Exercise aim. Print every line of the listing below, starting with the line that holds "brown cross: (195, 99)" and going on through the line that holds "brown star: (326, 372) -> (162, 168), moved", both included, and print nothing else.

Source information.
▽

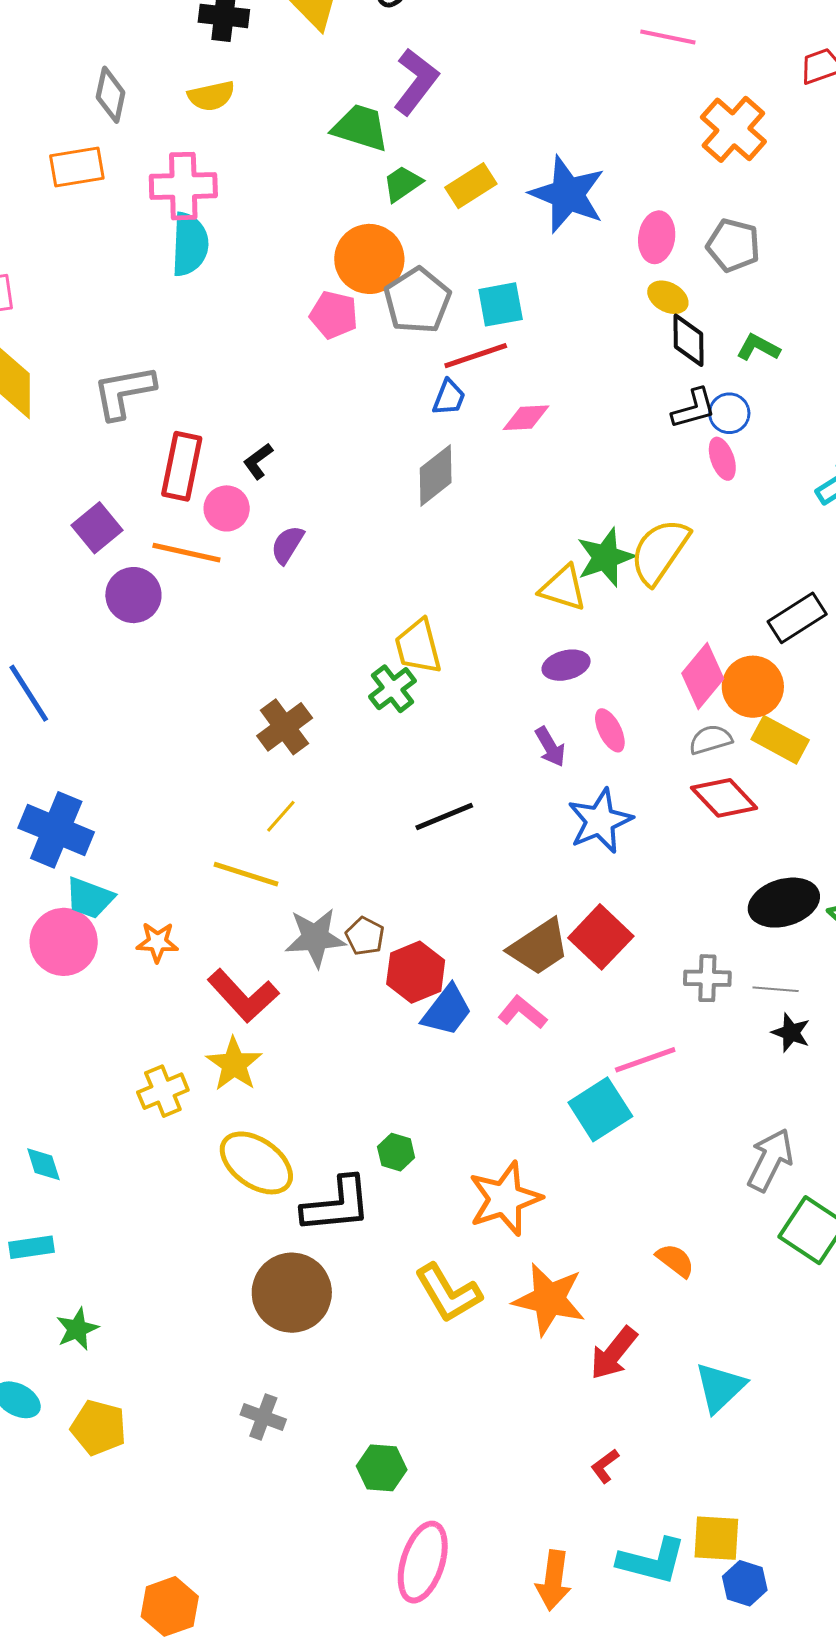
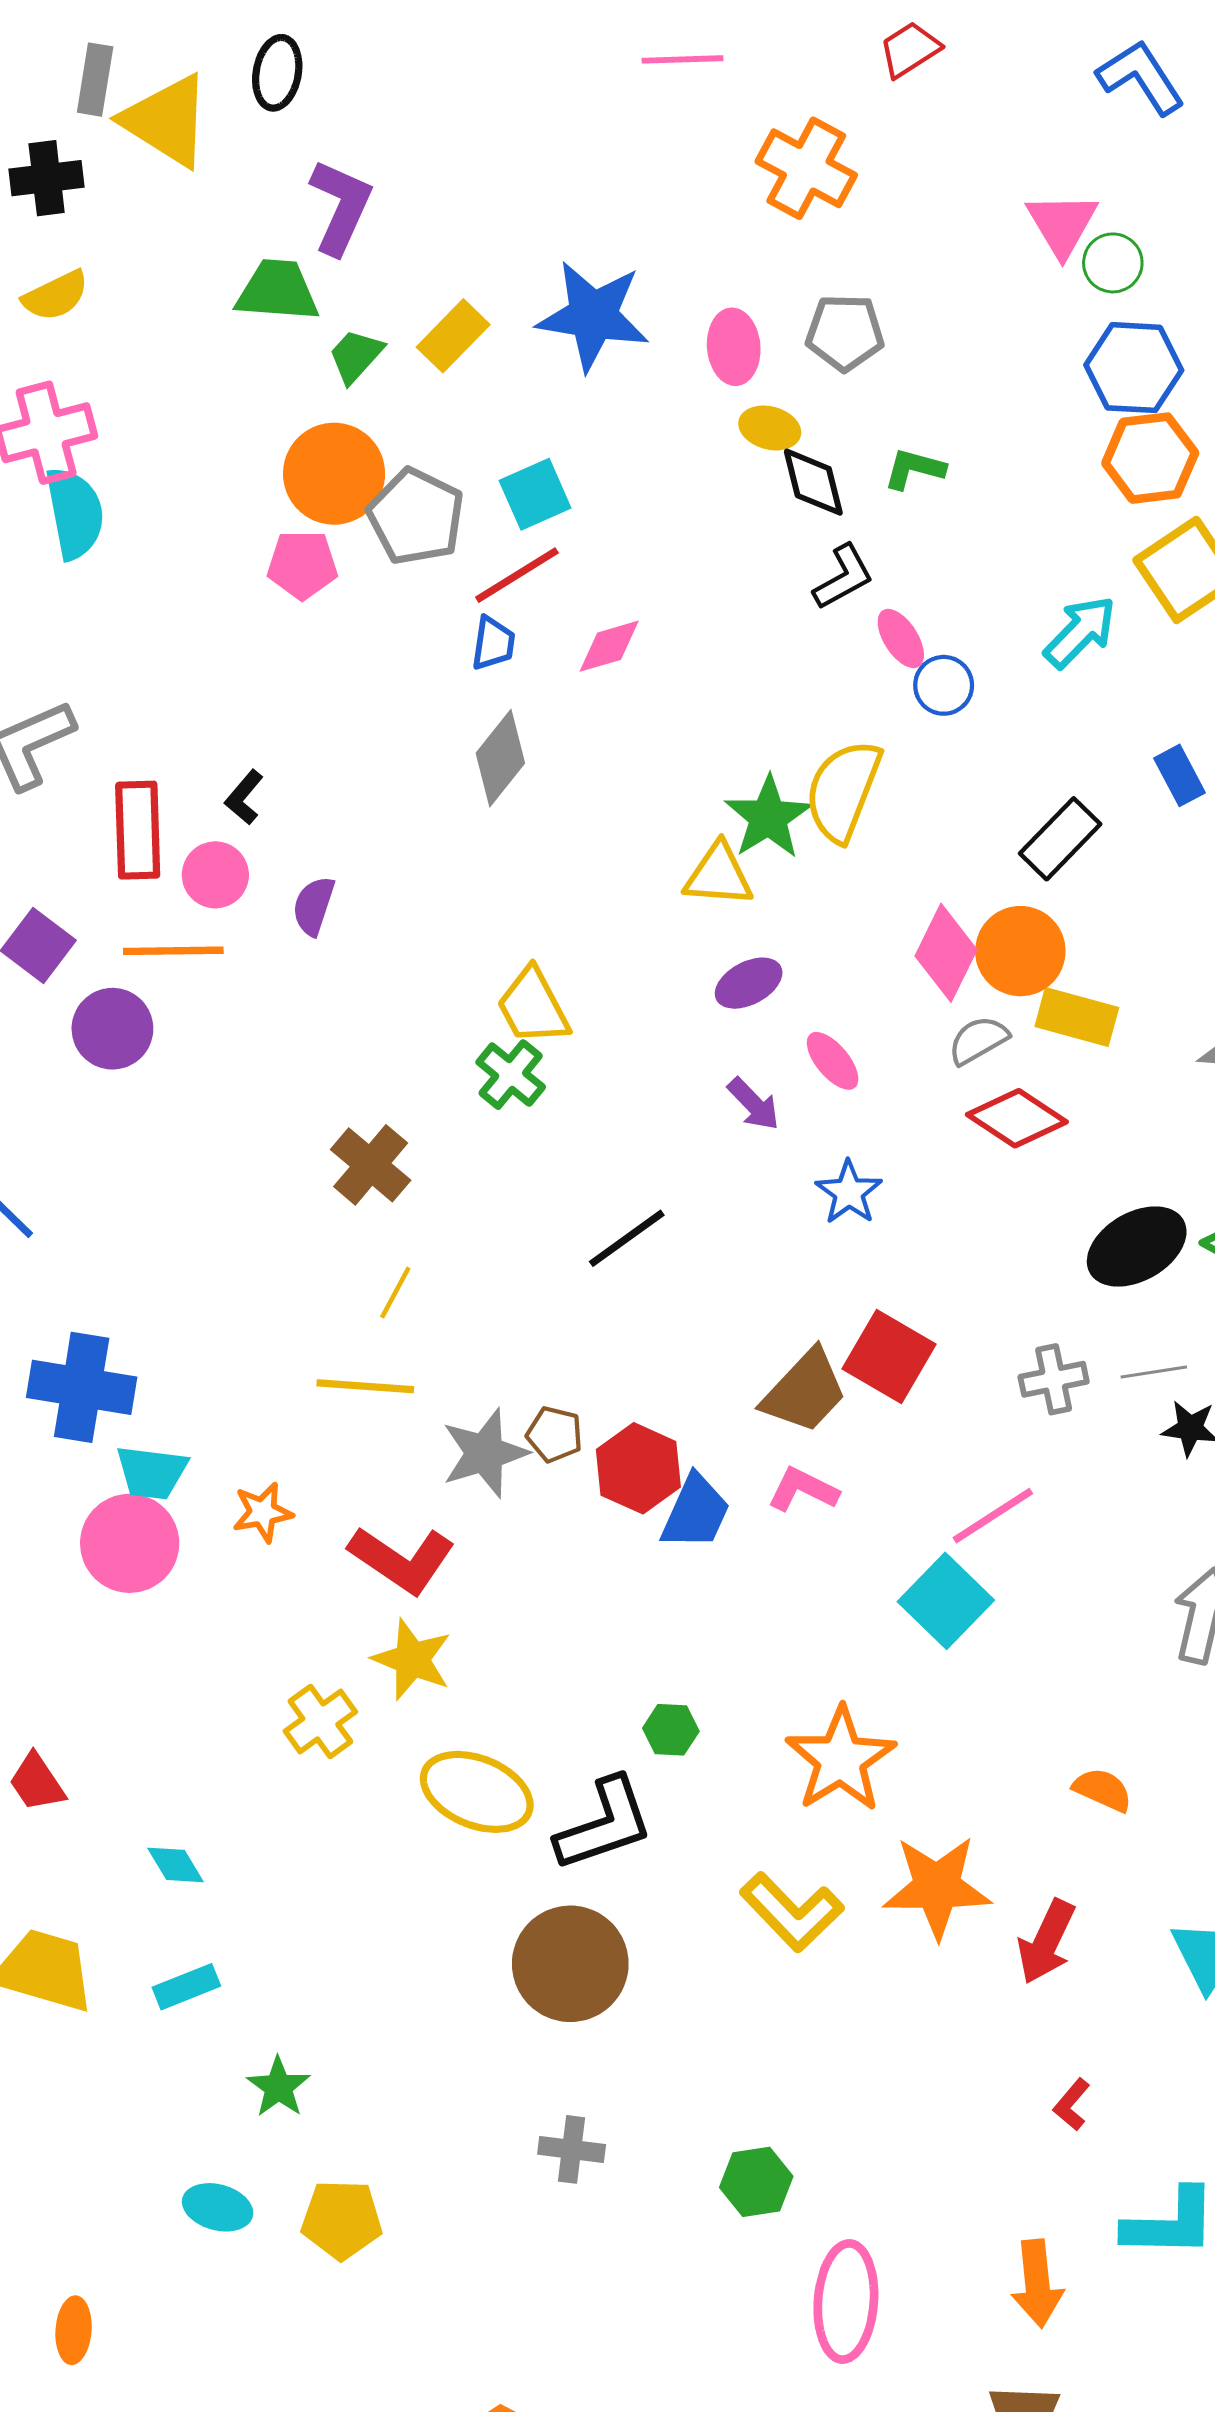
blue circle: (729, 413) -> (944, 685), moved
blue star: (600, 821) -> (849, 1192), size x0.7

△
▽

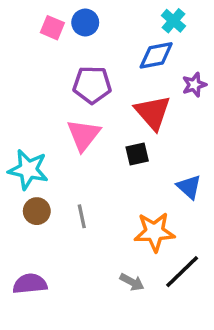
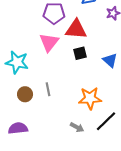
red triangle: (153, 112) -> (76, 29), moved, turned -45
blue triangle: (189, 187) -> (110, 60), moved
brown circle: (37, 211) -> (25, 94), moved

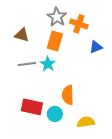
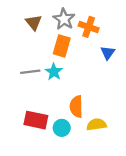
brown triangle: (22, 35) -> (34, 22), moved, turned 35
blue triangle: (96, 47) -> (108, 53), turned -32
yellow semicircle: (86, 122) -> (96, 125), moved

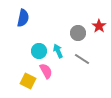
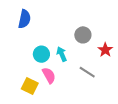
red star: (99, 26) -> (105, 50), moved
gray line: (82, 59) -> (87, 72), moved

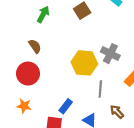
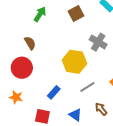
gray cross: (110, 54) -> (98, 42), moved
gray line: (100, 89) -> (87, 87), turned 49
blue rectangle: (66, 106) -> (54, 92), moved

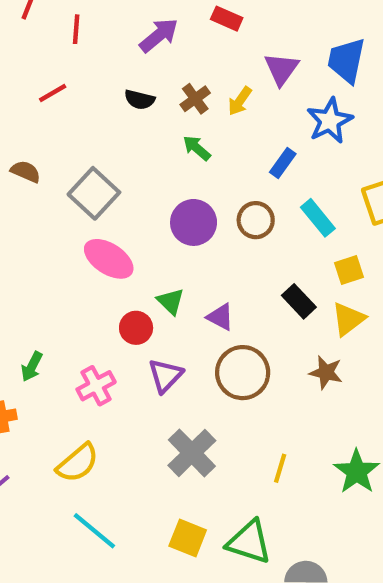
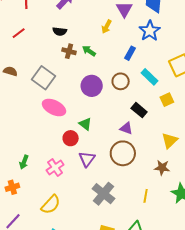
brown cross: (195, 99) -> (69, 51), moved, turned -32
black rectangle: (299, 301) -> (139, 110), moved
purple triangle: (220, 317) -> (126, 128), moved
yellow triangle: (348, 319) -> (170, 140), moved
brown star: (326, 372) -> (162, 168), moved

△

Your solution.
brown cross: (195, 99) -> (69, 51), moved, turned -32
black rectangle: (299, 301) -> (139, 110), moved
purple triangle: (220, 317) -> (126, 128), moved
yellow triangle: (348, 319) -> (170, 140), moved
brown star: (326, 372) -> (162, 168), moved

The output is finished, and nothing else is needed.